### Required work
The answer must consist of every line from the entries below that contains the word "black".

### Data for processing
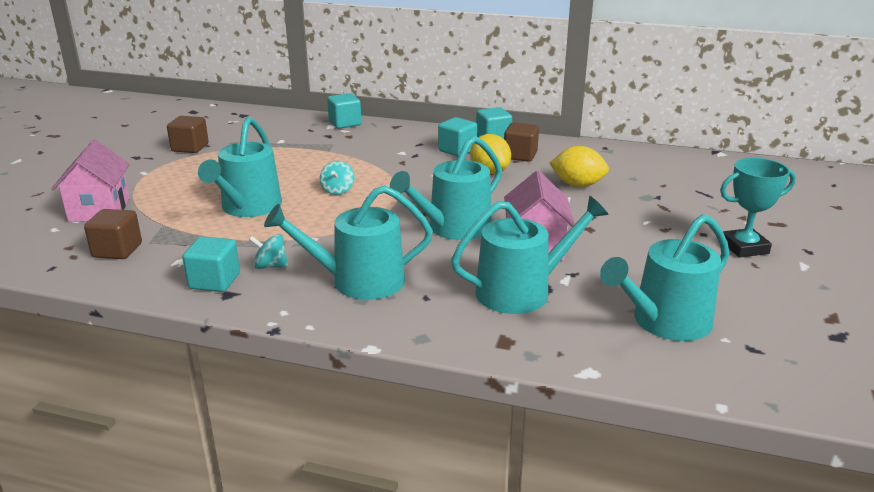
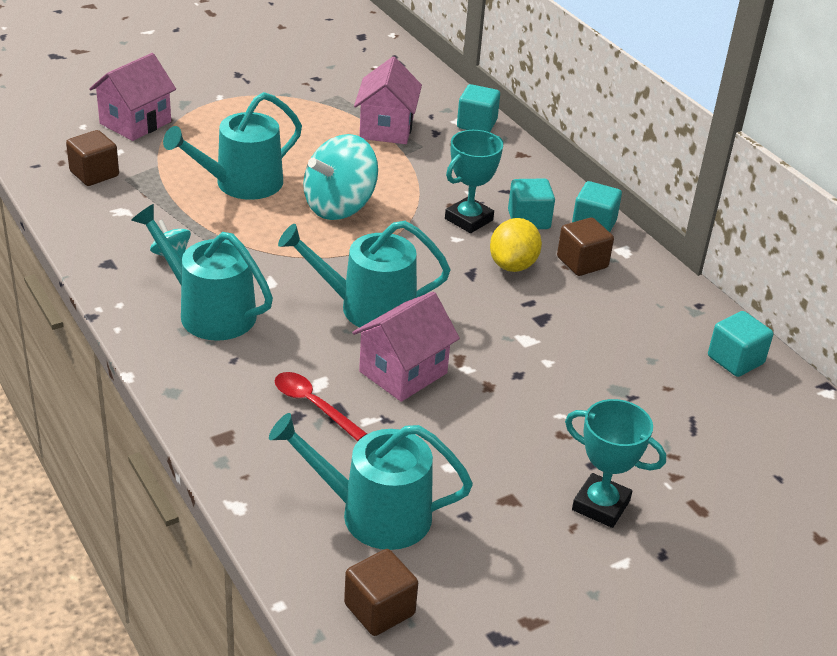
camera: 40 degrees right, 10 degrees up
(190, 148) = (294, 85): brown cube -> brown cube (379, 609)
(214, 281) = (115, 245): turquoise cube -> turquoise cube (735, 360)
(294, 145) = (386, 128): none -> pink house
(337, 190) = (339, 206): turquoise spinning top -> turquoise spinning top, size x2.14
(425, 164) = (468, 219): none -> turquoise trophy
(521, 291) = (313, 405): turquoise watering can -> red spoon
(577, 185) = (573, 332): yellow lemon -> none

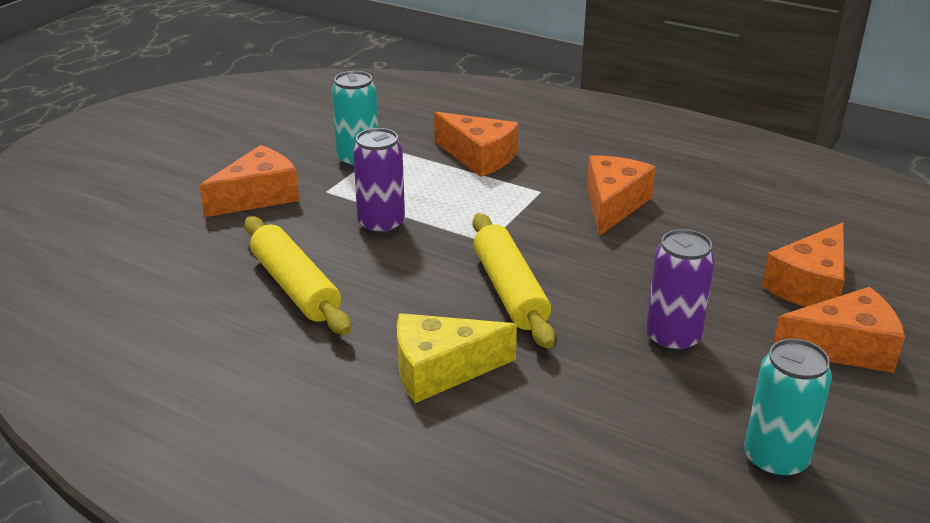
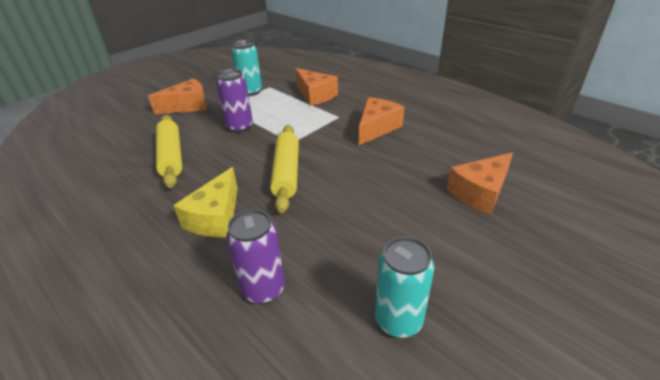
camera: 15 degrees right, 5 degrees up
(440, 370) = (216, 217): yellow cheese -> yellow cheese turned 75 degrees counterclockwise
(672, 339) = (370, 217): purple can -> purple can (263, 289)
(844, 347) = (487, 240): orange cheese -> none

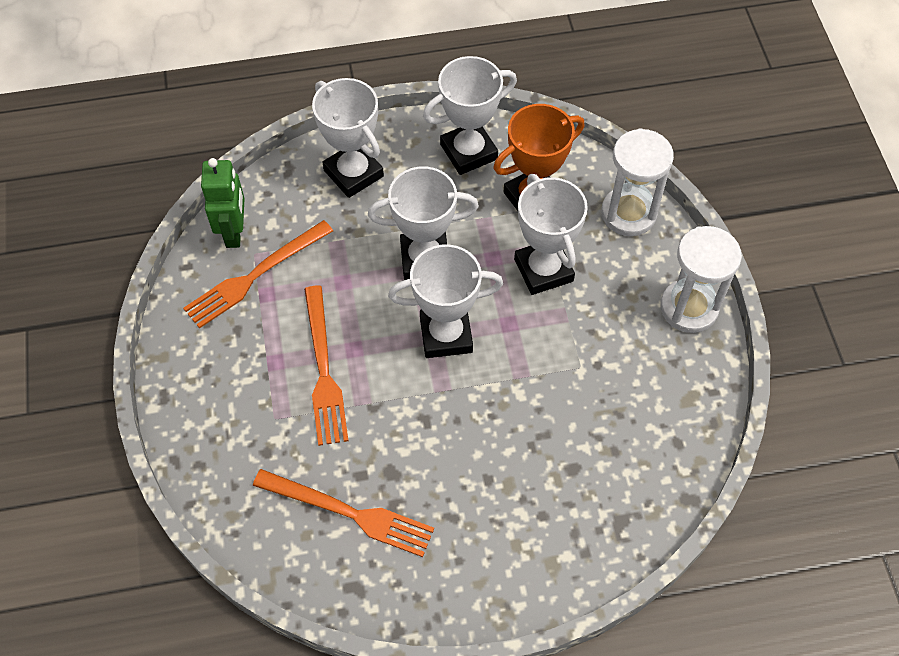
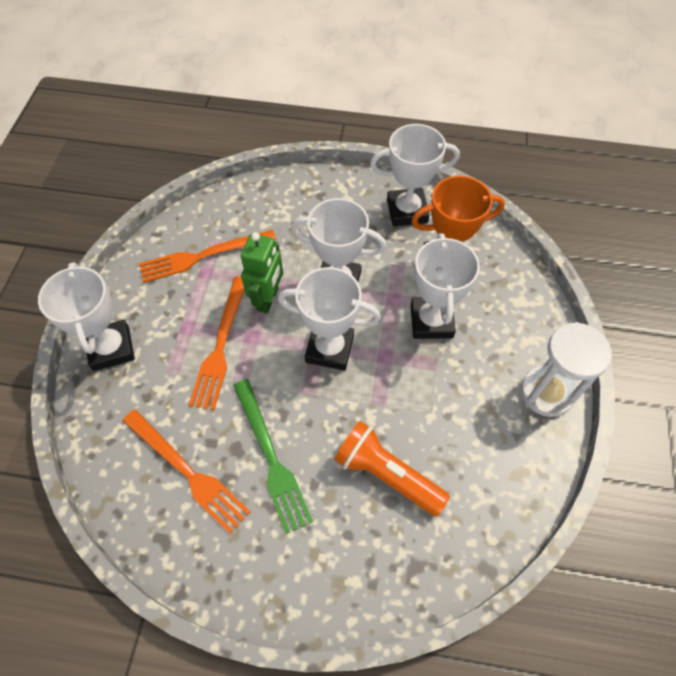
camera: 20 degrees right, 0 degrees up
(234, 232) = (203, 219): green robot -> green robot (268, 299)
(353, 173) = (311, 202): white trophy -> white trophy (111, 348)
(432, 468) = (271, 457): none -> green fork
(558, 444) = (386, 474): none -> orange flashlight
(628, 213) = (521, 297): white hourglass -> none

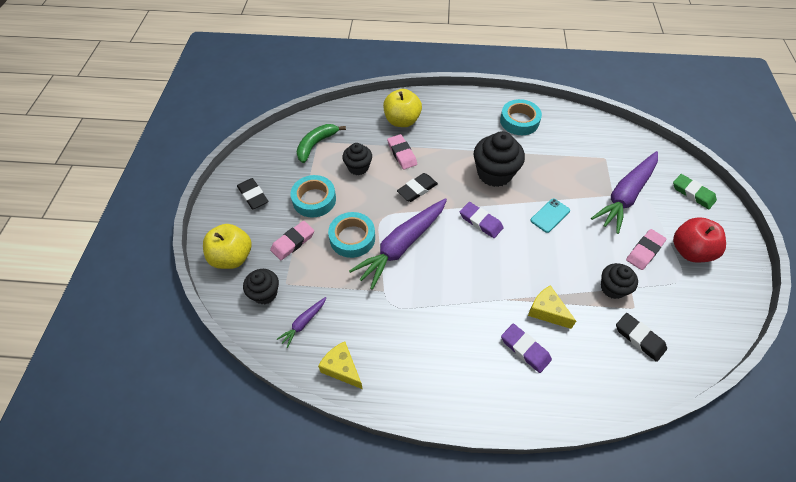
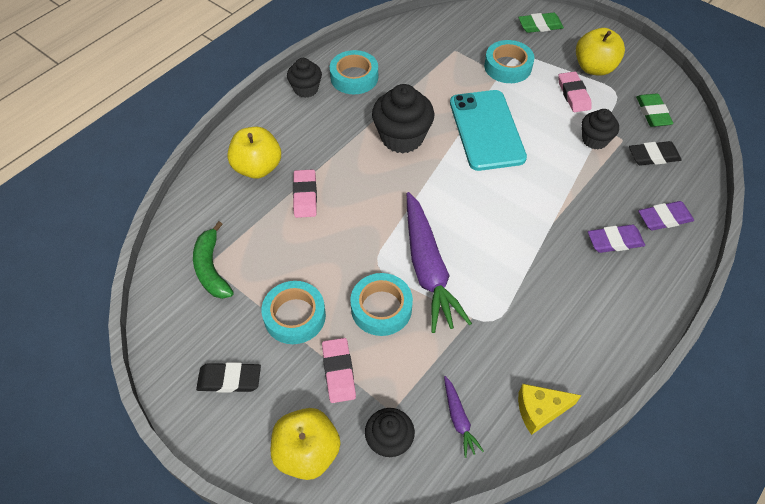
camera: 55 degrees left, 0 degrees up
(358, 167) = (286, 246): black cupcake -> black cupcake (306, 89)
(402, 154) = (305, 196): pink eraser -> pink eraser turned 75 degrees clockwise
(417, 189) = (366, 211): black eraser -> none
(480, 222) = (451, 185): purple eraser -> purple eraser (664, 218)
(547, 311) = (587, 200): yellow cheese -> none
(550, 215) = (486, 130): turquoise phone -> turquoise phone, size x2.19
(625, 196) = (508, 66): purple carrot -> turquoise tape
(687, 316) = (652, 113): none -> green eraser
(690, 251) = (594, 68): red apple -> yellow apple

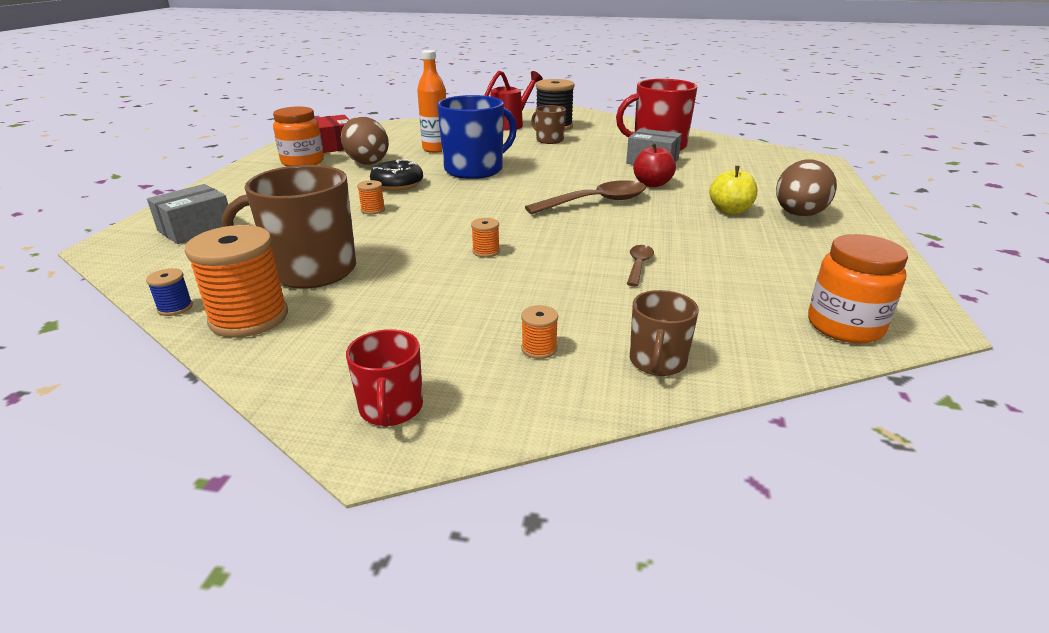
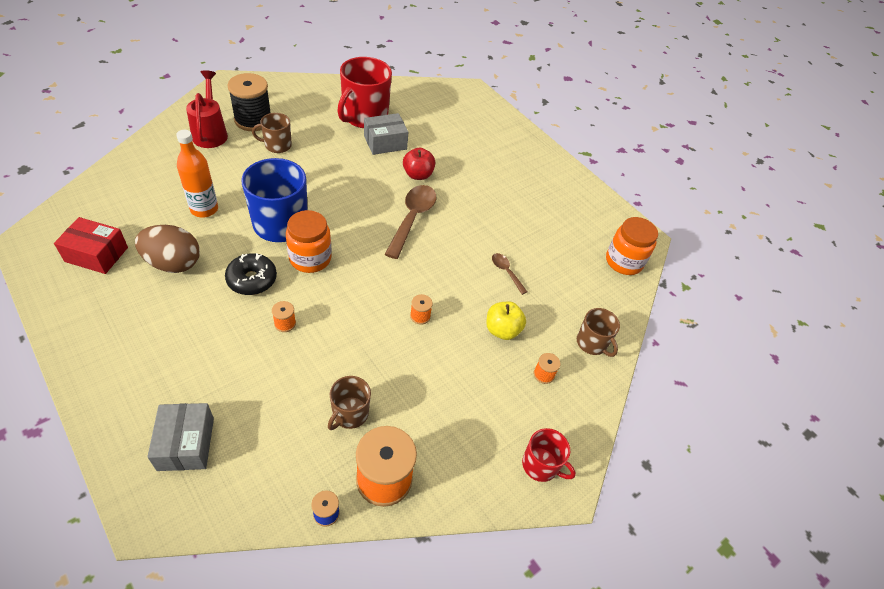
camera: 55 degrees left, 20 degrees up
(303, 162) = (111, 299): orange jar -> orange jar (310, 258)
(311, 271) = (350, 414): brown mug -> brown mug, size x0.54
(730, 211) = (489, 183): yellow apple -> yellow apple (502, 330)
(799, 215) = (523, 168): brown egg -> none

### Reply
(358, 167) = (286, 246): black cupcake -> black cupcake (306, 89)
(417, 189) = (366, 211): black eraser -> none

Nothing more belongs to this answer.